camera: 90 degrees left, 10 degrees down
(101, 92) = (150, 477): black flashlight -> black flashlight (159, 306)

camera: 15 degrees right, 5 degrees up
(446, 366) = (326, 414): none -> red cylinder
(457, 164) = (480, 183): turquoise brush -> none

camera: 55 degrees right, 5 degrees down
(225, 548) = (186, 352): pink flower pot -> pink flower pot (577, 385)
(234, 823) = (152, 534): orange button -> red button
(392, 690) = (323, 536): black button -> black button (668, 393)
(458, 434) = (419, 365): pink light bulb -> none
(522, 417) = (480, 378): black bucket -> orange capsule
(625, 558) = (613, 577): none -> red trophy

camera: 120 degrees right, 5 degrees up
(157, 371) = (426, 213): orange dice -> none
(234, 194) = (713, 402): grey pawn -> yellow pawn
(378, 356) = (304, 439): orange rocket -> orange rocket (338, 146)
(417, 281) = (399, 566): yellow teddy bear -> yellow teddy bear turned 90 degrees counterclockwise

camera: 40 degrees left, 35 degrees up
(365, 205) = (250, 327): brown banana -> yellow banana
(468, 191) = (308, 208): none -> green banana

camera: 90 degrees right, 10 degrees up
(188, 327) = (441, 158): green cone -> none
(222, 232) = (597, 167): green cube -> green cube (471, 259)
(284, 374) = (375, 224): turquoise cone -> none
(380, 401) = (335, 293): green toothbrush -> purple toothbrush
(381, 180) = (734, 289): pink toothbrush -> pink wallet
■ ■ ■ ■
From the line holding "(284, 374) = (375, 224): turquoise" to the final line of the data, output each line exactly and nothing more.

→ **YOUR RESPONSE**:
(284, 374) = (375, 224): turquoise cone -> none
(380, 401) = (335, 293): green toothbrush -> purple toothbrush
(381, 180) = (734, 289): pink toothbrush -> pink wallet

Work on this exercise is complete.